- _DATASET ENTRIES_
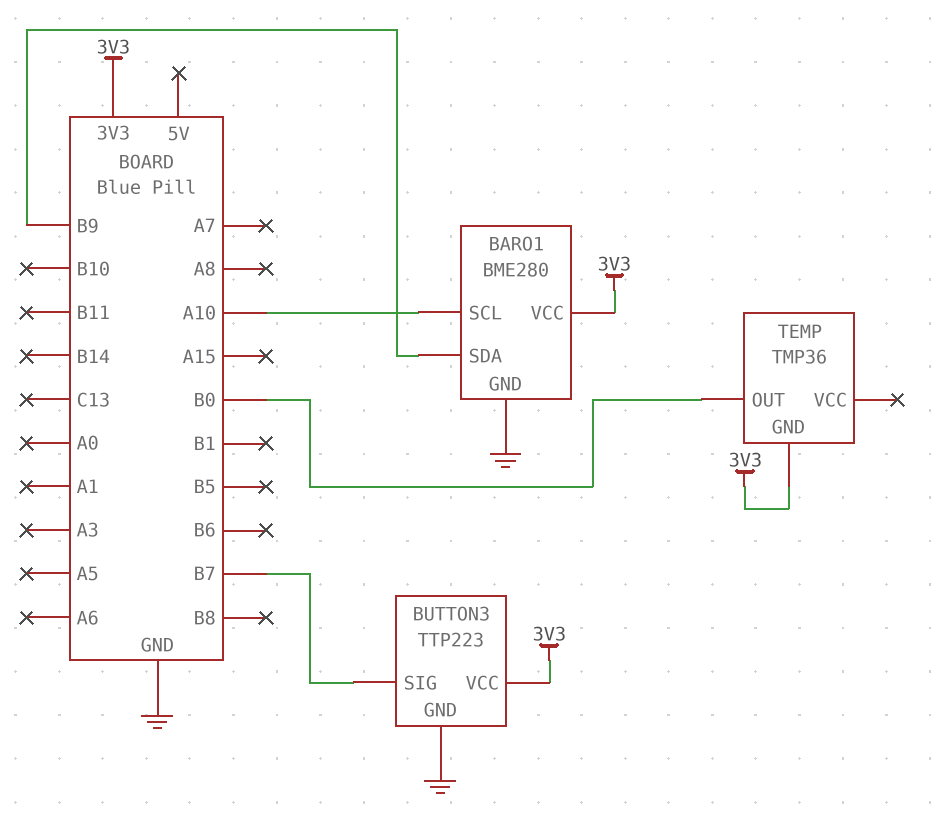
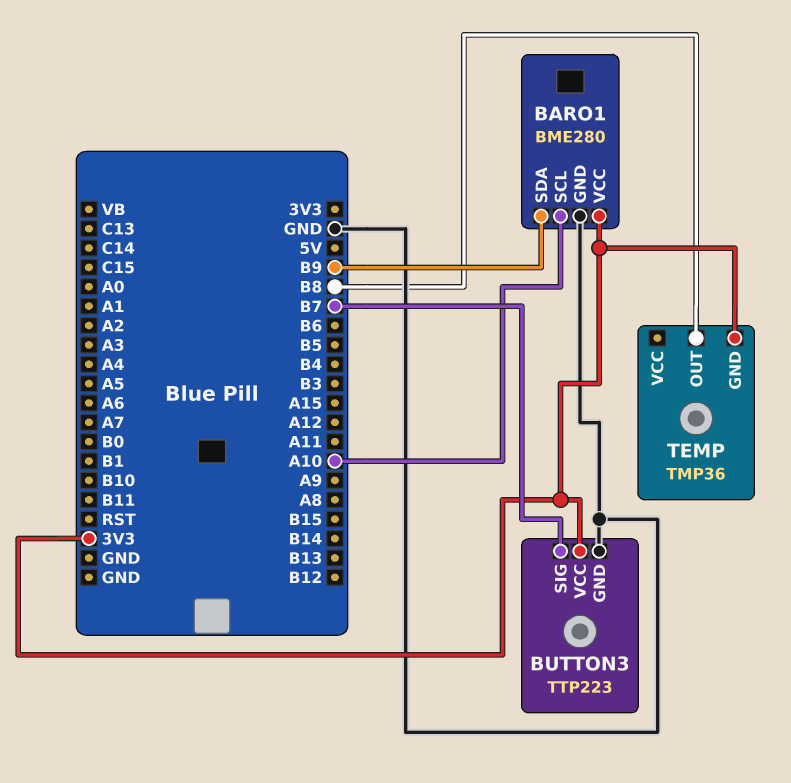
TEMP pin OUT: B0 -> B8

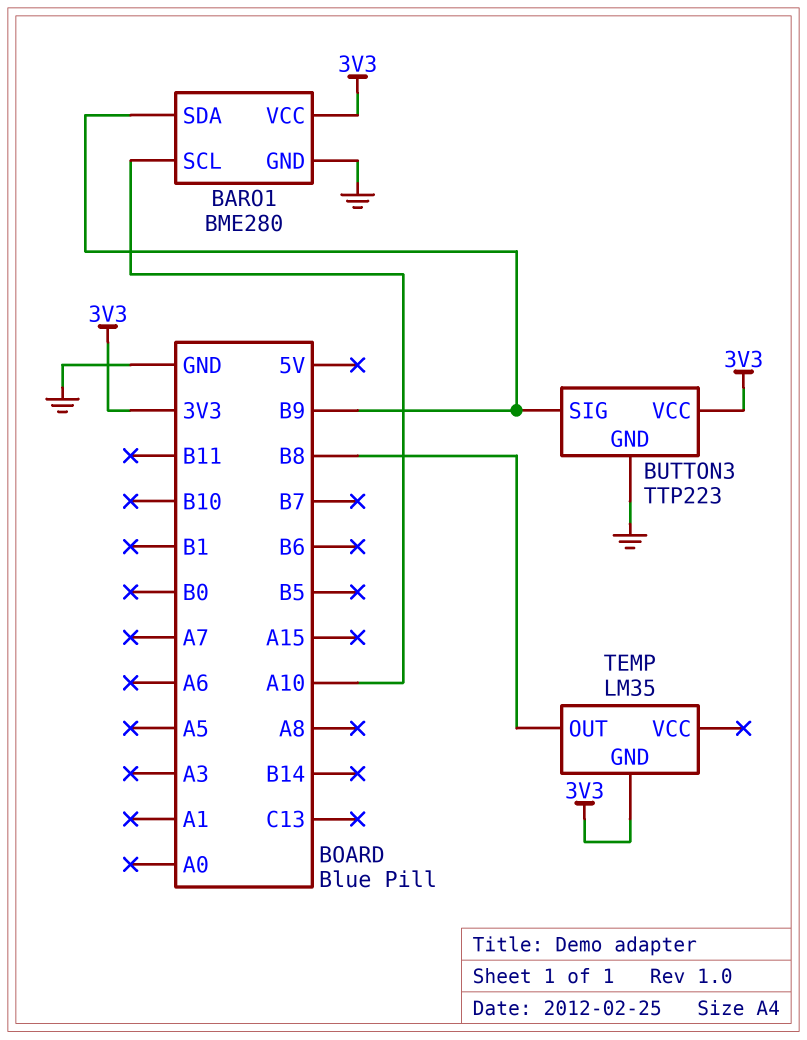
BUTTON3 pin SIG: B7 -> B9
TEMP: TMP36 -> LM35

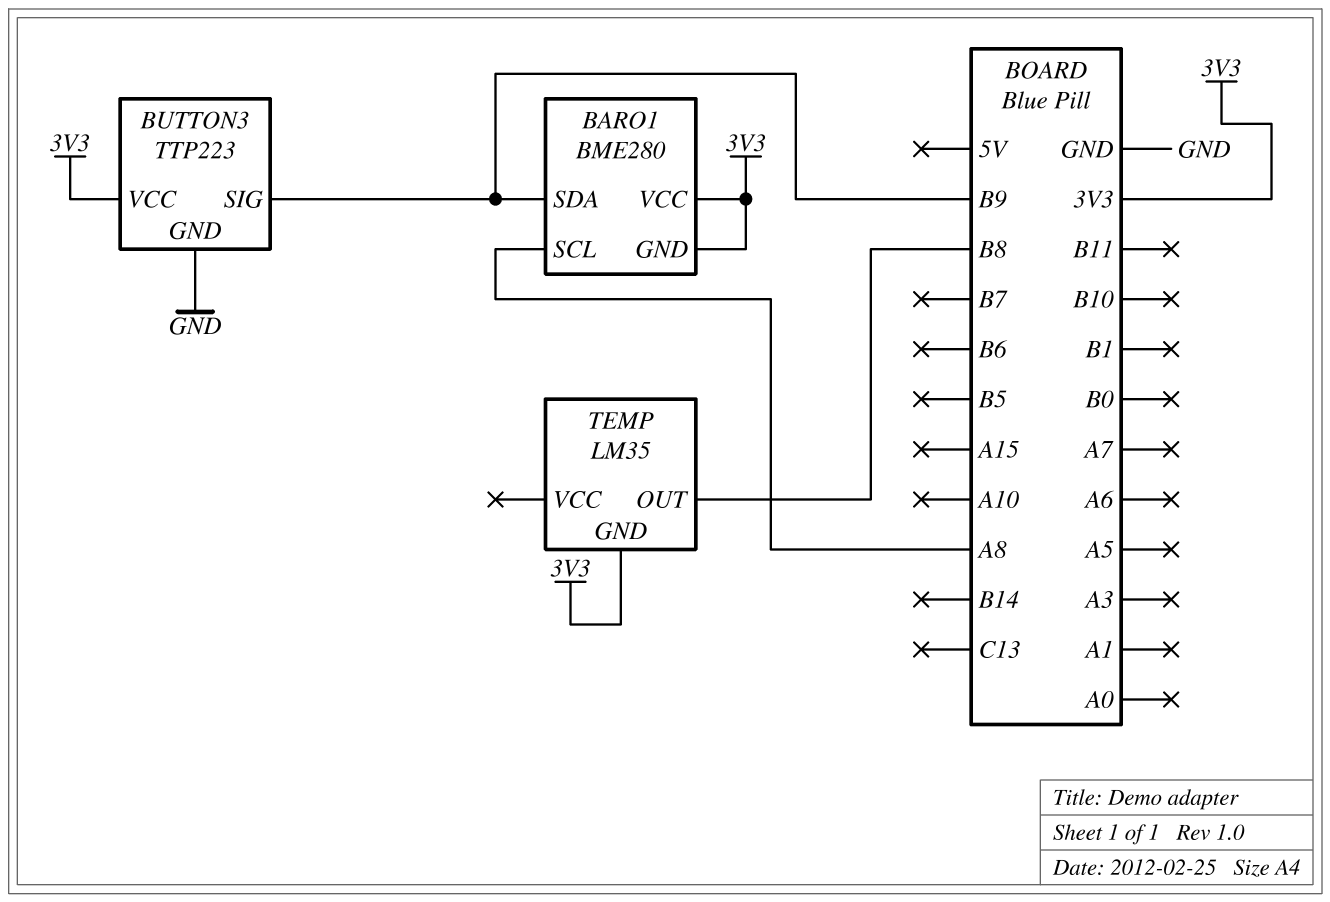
BARO1 pin GND: GND -> 3V3
BARO1 pin SCL: A10 -> A8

- _REQUIREMENT_
From the line containing "BUTTON3 pin SIG: B7 -> B9" through the final line of the records, write out each line exactly, and include no pictures.

- _SOLUTION TO THIS EXERCISE_
BUTTON3 pin SIG: B7 -> B9
TEMP: TMP36 -> LM35

BARO1 pin GND: GND -> 3V3
BARO1 pin SCL: A10 -> A8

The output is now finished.